The input:
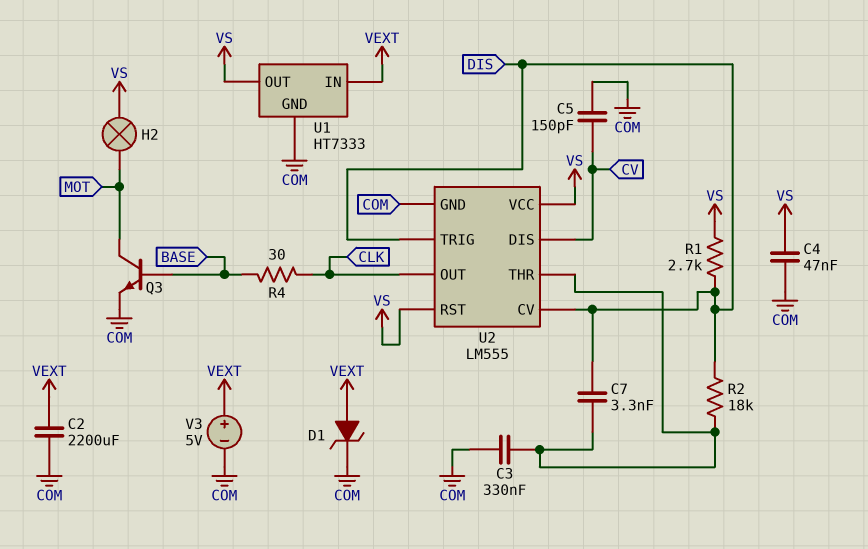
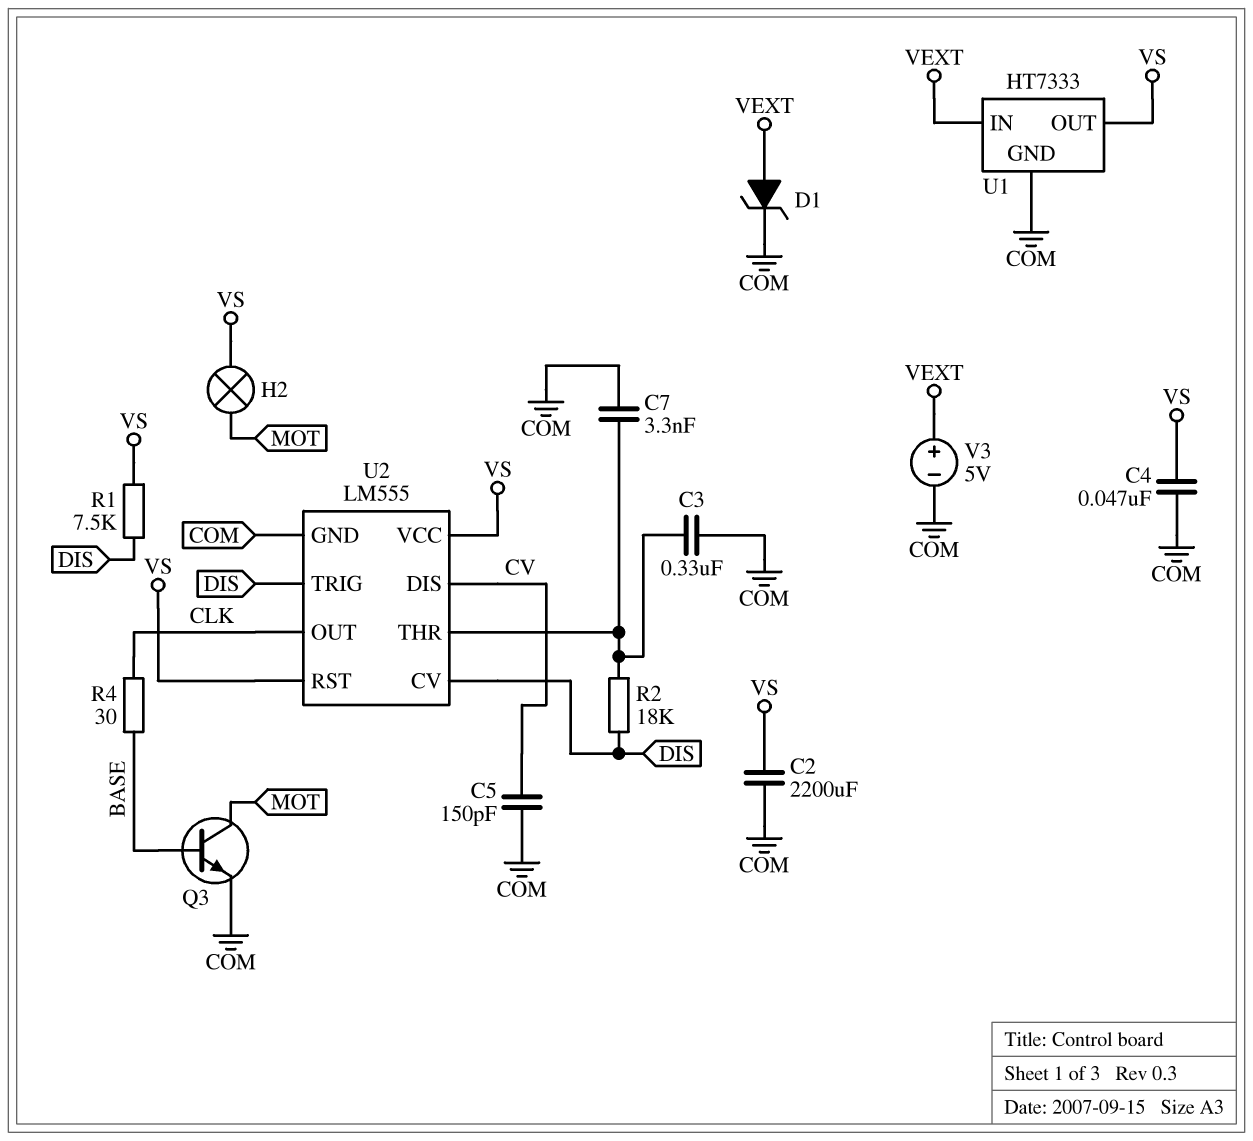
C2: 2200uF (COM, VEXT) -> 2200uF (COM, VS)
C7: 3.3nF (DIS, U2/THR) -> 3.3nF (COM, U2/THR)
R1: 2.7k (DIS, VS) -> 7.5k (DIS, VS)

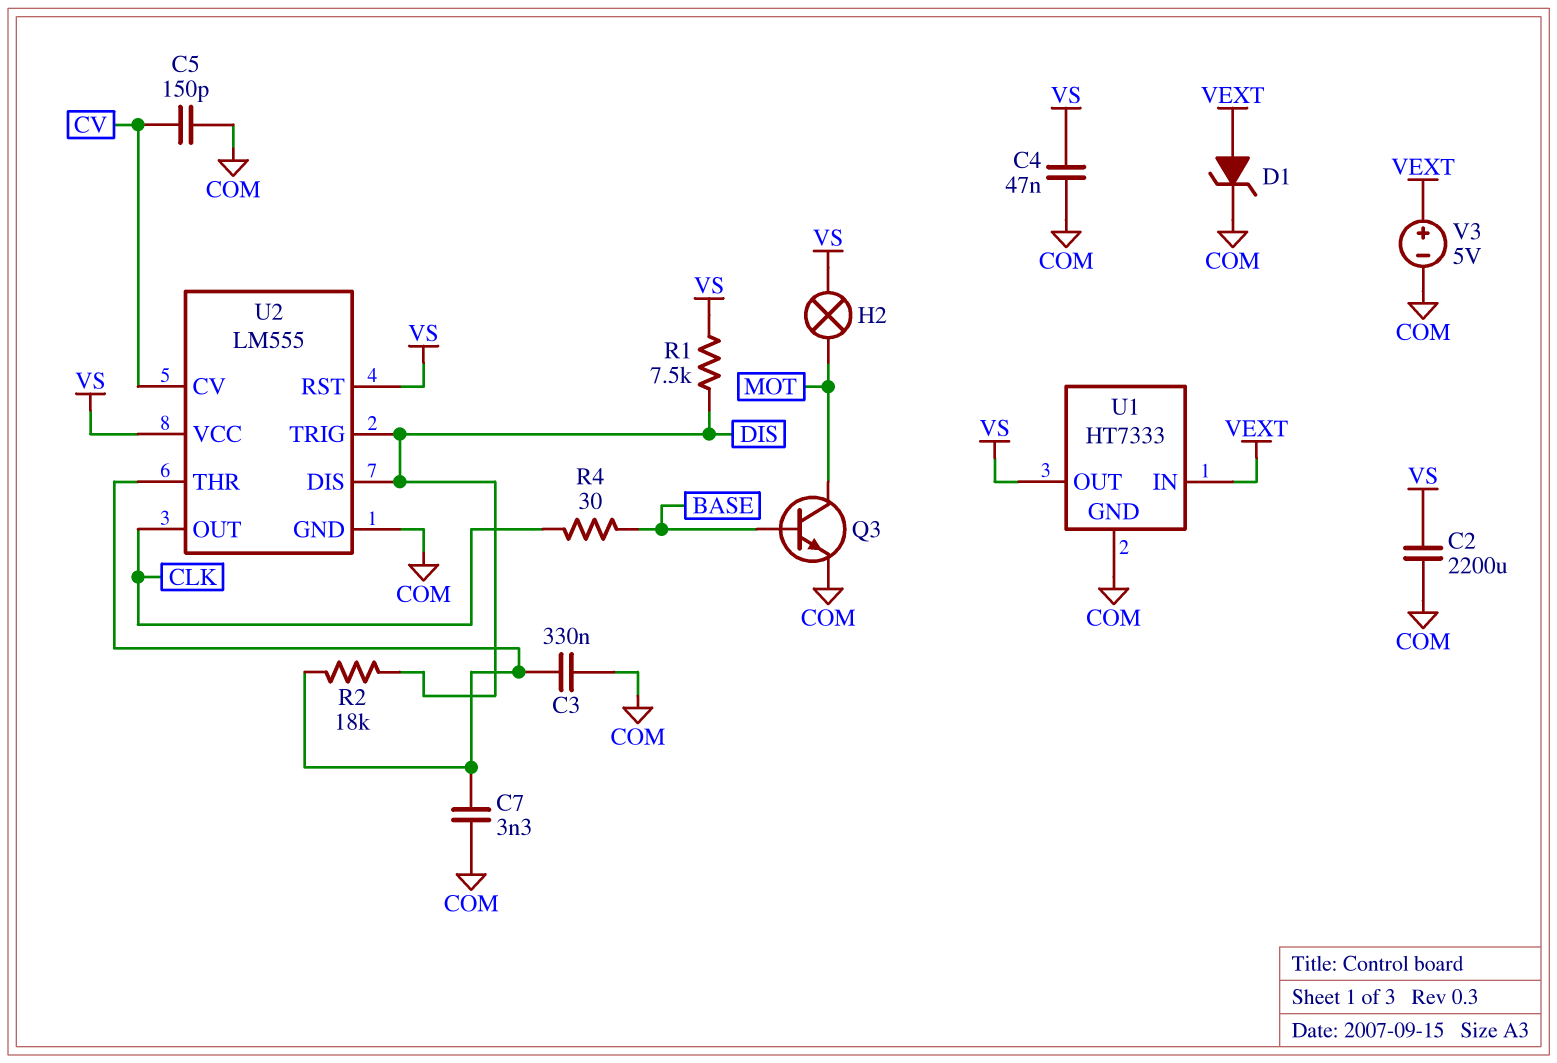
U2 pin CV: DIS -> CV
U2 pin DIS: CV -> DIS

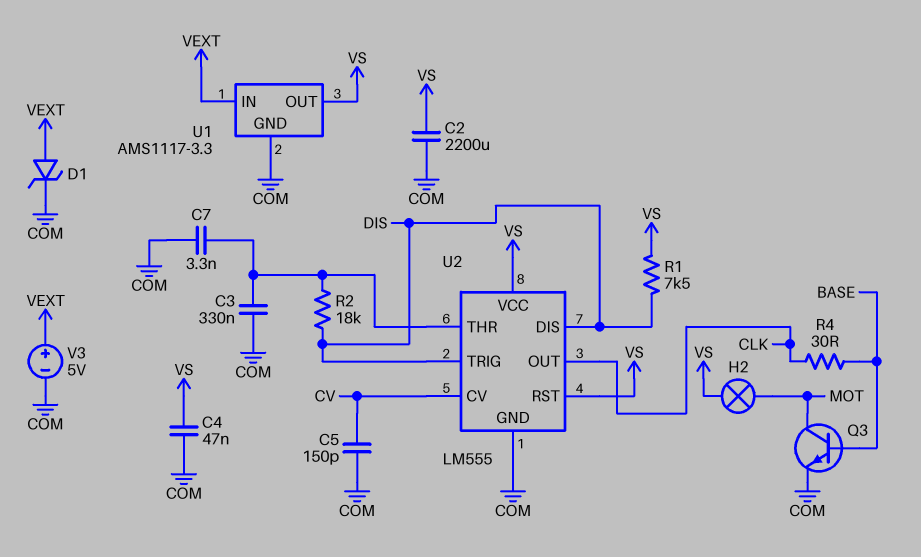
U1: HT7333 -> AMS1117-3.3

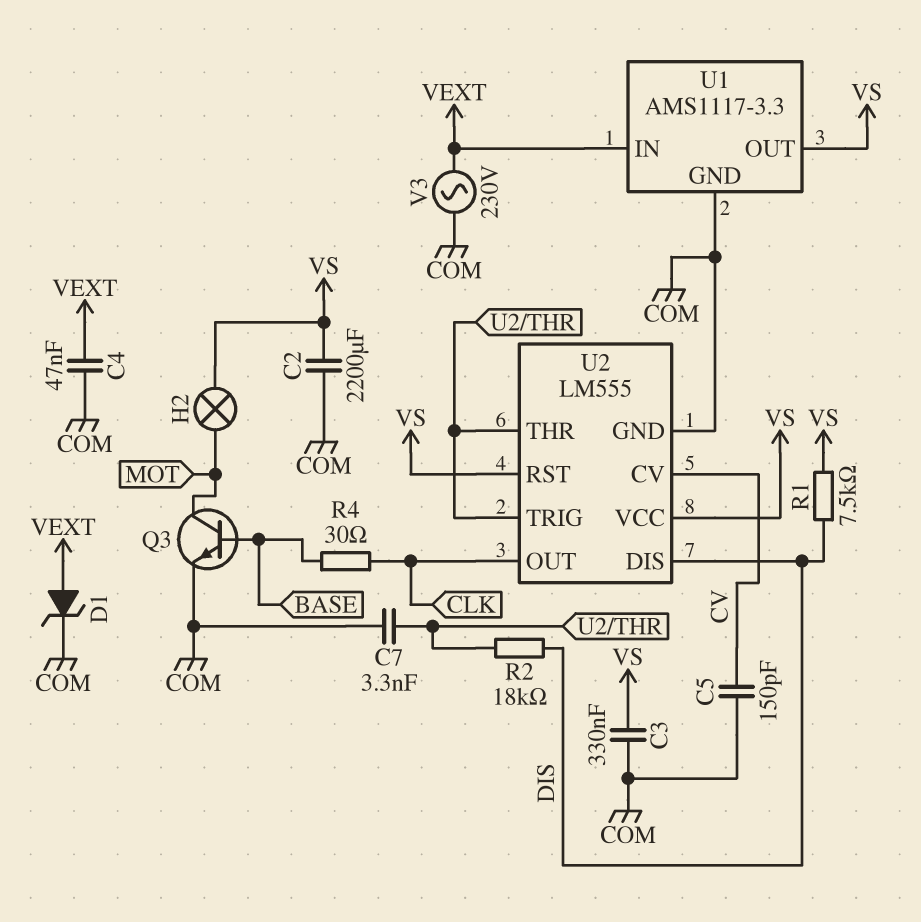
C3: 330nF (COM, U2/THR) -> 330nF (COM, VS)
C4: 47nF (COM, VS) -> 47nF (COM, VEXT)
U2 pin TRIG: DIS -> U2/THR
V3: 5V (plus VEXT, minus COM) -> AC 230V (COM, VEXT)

* * *

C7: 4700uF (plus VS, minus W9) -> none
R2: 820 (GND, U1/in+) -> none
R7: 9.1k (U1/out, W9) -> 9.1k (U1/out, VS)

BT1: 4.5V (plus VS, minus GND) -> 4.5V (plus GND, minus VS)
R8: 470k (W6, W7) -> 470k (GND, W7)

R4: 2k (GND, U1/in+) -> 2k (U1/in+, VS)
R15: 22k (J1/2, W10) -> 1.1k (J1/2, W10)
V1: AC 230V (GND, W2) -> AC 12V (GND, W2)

---

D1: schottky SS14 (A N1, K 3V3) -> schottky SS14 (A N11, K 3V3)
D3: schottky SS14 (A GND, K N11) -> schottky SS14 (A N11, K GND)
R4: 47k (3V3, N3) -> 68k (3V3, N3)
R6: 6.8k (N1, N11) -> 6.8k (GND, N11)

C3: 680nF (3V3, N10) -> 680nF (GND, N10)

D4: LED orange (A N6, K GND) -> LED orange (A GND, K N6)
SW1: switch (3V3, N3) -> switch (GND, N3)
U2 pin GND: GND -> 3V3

How to complete this task:
Wherever a line of the records above contains the string "plus", copy that line out.

Result of this task:
V3: 5V (plus VEXT, minus COM) -> AC 230V (COM, VEXT)
C7: 4700uF (plus VS, minus W9) -> none
BT1: 4.5V (plus VS, minus GND) -> 4.5V (plus GND, minus VS)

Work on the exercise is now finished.